Return each line of the entries below that contains the string "pizz". Case counts.
----
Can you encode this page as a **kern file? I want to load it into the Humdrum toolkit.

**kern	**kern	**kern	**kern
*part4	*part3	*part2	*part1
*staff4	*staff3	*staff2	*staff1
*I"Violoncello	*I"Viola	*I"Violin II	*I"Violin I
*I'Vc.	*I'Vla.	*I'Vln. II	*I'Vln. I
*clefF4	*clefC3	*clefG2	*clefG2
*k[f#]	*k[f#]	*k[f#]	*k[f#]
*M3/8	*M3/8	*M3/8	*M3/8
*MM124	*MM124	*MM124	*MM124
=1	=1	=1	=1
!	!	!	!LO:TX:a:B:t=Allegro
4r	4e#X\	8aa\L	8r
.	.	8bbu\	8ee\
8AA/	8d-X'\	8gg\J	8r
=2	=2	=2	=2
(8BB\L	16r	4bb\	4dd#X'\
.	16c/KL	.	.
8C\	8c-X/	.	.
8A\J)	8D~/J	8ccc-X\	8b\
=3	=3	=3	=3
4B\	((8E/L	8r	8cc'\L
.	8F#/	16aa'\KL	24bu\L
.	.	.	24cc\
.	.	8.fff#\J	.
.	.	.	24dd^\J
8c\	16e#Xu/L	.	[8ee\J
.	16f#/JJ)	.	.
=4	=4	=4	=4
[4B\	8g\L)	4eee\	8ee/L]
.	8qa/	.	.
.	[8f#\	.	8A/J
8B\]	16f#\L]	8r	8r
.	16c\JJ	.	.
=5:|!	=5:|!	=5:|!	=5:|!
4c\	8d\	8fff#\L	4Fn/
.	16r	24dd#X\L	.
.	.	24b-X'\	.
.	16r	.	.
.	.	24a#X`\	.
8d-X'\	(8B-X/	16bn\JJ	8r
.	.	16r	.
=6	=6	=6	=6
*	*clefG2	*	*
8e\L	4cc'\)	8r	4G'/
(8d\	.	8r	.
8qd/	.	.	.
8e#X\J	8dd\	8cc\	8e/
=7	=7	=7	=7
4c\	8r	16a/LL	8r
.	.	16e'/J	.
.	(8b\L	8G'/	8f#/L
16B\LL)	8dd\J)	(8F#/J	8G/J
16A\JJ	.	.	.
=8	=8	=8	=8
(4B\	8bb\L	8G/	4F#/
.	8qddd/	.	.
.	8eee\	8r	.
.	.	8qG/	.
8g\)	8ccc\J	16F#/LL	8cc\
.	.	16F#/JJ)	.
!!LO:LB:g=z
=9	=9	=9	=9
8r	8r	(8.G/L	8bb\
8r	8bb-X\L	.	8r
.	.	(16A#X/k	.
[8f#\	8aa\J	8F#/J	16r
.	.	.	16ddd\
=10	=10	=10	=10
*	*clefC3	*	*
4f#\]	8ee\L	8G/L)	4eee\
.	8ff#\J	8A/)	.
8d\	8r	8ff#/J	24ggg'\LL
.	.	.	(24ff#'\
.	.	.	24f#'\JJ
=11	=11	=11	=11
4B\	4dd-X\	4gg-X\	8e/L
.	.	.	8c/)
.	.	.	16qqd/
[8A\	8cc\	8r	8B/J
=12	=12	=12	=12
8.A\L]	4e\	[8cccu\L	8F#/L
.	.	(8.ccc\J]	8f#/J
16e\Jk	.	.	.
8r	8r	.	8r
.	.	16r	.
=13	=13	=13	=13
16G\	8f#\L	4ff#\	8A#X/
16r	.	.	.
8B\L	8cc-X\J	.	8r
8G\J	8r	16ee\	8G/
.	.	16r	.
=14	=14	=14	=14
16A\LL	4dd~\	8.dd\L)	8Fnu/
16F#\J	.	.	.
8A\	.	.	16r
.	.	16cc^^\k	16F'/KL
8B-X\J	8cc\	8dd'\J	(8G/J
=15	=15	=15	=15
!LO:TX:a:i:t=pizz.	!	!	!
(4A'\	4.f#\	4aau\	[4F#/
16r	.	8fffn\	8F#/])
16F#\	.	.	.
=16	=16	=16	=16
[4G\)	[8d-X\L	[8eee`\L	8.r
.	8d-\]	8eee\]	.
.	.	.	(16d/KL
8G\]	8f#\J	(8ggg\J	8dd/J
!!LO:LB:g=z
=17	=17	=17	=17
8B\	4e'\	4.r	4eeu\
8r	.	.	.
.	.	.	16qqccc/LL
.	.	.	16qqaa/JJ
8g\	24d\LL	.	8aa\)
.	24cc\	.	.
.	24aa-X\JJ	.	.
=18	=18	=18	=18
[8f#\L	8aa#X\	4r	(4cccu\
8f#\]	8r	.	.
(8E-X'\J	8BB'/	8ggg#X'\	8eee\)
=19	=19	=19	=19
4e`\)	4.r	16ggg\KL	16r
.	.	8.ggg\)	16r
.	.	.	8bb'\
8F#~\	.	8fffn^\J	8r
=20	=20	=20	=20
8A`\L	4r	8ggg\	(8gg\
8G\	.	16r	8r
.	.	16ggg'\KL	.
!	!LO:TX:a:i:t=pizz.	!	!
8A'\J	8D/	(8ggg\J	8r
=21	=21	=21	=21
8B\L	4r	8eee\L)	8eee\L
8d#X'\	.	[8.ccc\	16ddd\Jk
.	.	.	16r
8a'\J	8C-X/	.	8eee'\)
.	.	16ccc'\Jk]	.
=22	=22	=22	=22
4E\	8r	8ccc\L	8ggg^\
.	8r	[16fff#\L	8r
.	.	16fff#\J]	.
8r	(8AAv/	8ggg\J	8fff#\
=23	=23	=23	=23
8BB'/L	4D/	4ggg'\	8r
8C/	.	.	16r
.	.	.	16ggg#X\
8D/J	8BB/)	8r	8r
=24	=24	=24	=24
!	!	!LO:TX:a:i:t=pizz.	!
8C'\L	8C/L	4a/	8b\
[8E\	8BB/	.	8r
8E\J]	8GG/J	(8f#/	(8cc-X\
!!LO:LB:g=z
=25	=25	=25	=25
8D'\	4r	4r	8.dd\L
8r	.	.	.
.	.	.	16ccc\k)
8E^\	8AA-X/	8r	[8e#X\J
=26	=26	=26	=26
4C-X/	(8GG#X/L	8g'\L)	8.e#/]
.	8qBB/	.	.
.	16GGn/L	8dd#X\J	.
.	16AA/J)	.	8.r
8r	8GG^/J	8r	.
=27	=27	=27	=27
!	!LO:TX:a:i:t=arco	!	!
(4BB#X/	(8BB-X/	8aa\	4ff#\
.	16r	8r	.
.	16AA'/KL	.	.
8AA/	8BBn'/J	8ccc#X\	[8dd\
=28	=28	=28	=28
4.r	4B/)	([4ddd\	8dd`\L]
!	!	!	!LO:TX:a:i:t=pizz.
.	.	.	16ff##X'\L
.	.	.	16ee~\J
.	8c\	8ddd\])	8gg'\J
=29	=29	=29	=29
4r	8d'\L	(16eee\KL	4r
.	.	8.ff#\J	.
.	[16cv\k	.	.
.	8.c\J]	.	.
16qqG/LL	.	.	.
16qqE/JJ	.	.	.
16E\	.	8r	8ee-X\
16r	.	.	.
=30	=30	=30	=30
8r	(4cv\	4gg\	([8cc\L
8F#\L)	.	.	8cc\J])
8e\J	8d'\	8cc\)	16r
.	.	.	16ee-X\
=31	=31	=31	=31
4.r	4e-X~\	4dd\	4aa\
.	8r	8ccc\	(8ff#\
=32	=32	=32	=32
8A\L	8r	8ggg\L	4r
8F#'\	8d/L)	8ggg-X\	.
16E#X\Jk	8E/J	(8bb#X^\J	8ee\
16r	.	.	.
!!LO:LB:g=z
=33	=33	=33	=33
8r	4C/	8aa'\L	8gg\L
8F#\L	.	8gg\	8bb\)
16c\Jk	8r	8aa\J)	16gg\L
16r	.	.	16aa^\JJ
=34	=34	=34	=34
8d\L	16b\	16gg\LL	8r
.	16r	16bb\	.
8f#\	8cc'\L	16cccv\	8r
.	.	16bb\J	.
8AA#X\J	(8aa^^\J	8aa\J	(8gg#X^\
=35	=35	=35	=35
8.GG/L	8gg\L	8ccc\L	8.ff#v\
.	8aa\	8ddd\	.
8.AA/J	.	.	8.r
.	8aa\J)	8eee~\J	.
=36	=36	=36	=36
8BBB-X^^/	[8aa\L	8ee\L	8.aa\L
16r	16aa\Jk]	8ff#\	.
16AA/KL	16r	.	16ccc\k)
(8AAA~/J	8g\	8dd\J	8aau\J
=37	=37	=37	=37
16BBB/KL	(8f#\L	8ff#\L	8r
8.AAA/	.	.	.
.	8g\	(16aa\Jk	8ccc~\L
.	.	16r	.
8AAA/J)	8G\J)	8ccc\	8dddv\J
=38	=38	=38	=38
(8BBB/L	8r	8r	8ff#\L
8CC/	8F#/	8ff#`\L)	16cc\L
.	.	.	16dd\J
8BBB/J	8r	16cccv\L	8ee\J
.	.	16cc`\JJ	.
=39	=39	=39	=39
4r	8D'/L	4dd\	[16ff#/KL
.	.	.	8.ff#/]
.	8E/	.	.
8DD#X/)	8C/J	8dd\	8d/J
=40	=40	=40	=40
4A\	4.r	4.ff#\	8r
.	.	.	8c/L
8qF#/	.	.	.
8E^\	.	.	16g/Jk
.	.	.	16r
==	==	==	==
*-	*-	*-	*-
----
Solution to the exercise:
!LO:TX:a:i:t=pizz.	!	!	!
!	!LO:TX:a:i:t=pizz.	!	!
!	!	!LO:TX:a:i:t=pizz.	!
!	!	!	!LO:TX:a:i:t=pizz.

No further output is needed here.